Exercise description. Please print the full listing below exactly, but not the pictures in it.

Raw data.
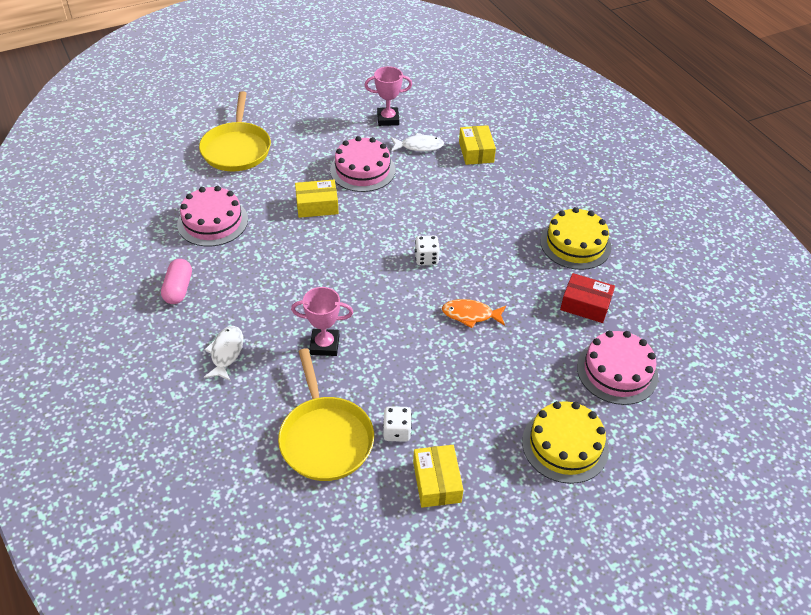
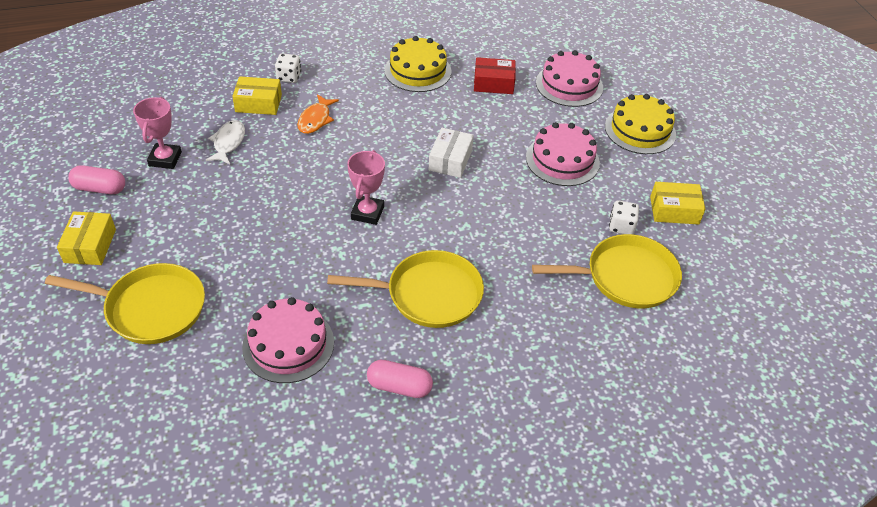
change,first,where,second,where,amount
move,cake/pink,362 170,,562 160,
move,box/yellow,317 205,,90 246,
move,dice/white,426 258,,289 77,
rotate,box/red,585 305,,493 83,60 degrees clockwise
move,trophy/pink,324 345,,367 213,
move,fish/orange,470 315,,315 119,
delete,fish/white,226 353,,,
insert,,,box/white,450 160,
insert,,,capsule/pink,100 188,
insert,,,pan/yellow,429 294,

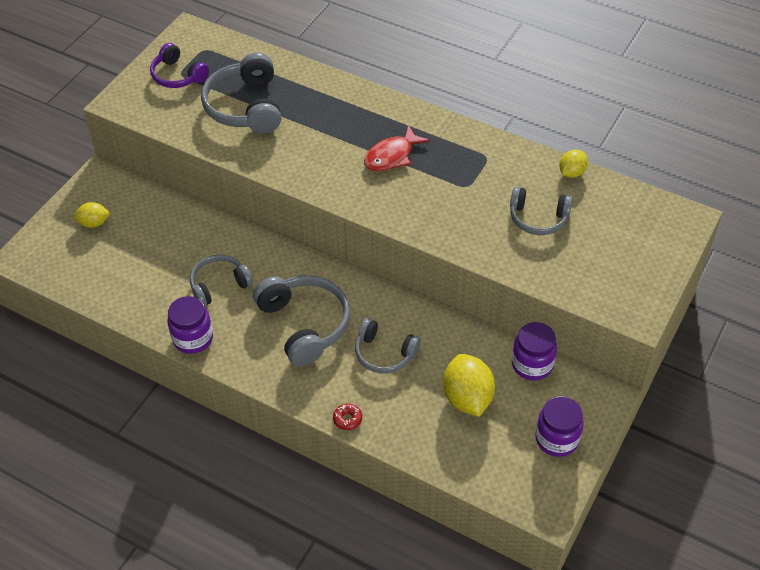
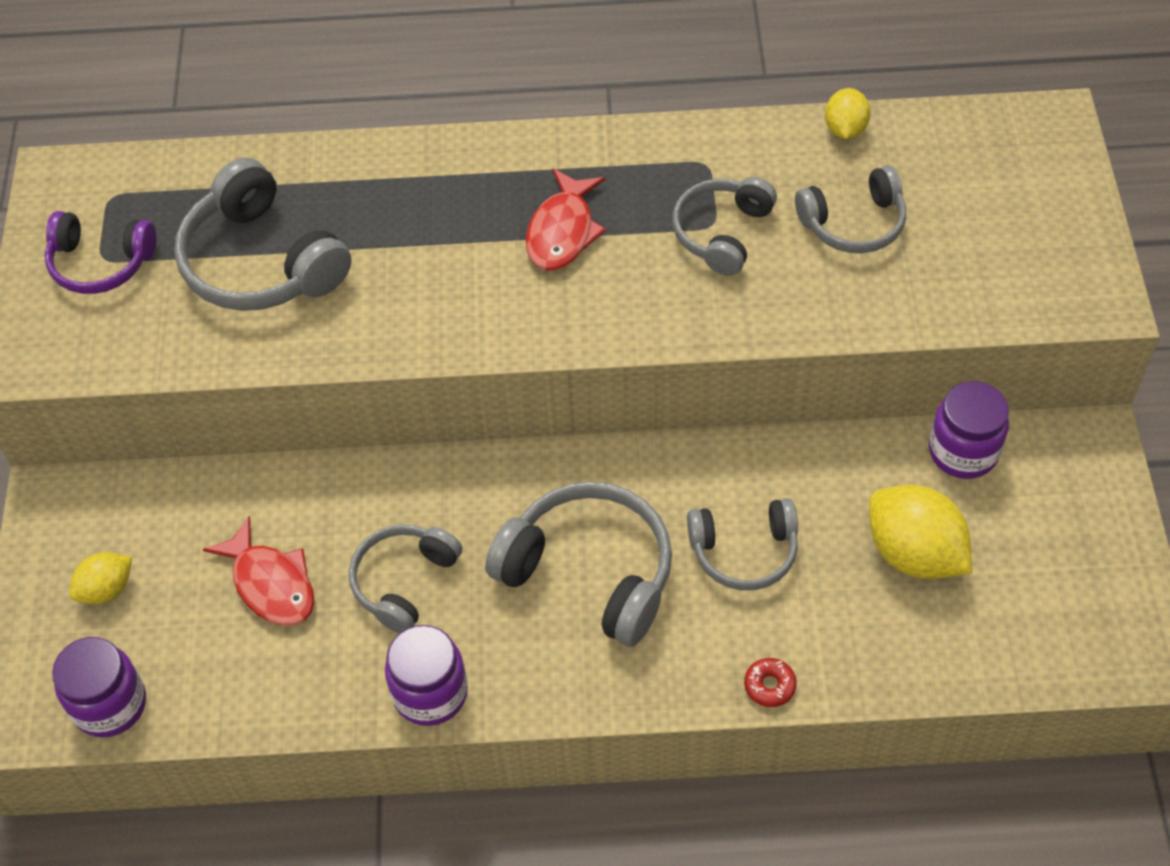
change,first,where,second,where,amount
move,jar/purple,556 439,,110 704,
insert,,,headphones/grey,722 233,
insert,,,fish/red,271 584,

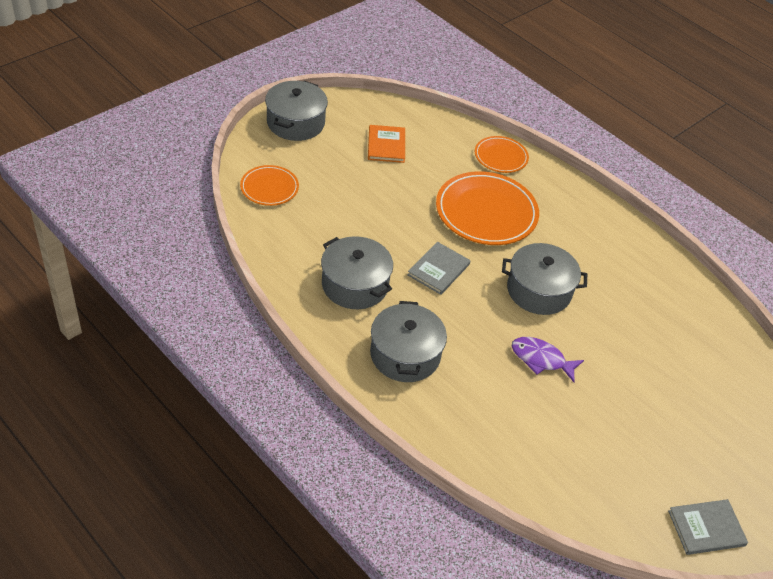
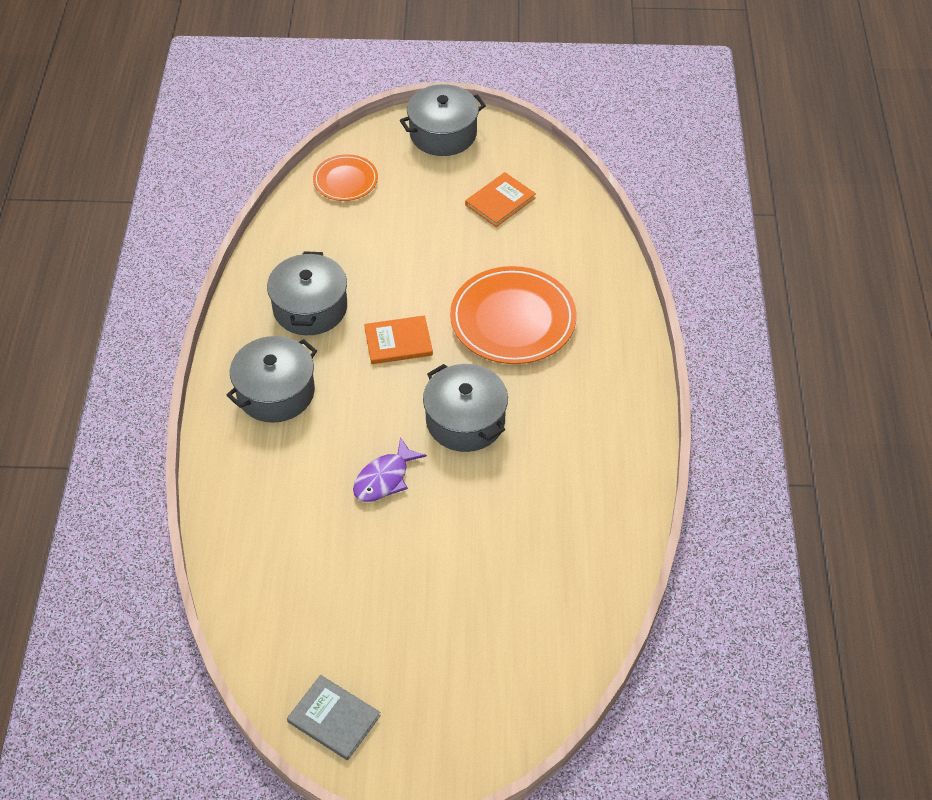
change,first,where,second,where,amount
delete,plate/orange,501 157,,,
recolor,book/grey,438 269,book/orange,398 342,
rotate,fish/purple,541 359,,384 478,120 degrees counterclockwise

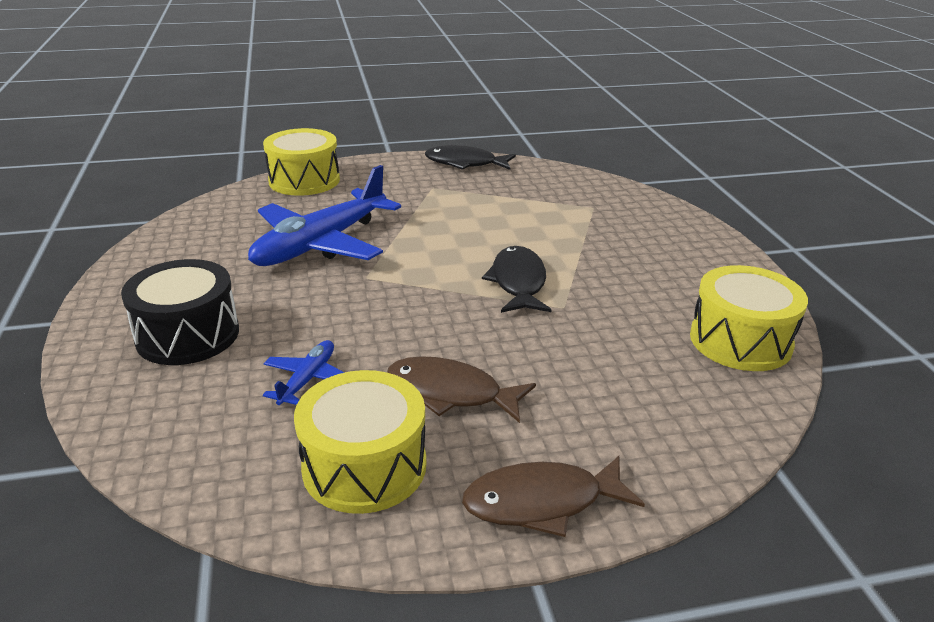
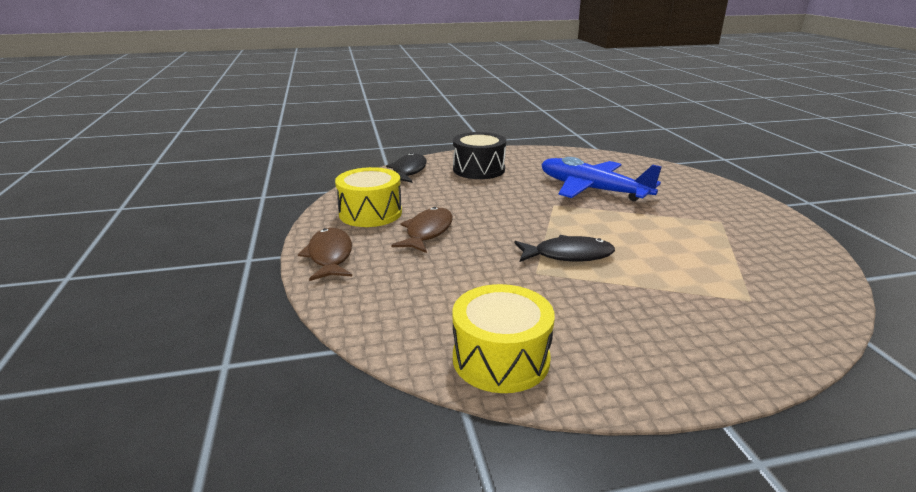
change,first,where,second,where,amount
delete,drum/yellow,304 180,,,
move,fish/black,465 163,,408 171,
delete,plane/blue,307 380,,,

Exercise output.
change,first,where,second,where,amount
move,cake/pink,362 170,,562 160,
move,box/yellow,317 205,,90 246,
move,dice/white,426 258,,289 77,
rotate,box/red,585 305,,493 83,60 degrees clockwise
move,trophy/pink,324 345,,367 213,
move,fish/orange,470 315,,315 119,
delete,fish/white,226 353,,,
insert,,,box/white,450 160,
insert,,,capsule/pink,100 188,
insert,,,pan/yellow,429 294,

change,first,where,second,where,amount
move,jar/purple,556 439,,110 704,
insert,,,headphones/grey,722 233,
insert,,,fish/red,271 584,

change,first,where,second,where,amount
delete,plate/orange,501 157,,,
recolor,book/grey,438 269,book/orange,398 342,
rotate,fish/purple,541 359,,384 478,120 degrees counterclockwise

change,first,where,second,where,amount
delete,drum/yellow,304 180,,,
move,fish/black,465 163,,408 171,
delete,plane/blue,307 380,,,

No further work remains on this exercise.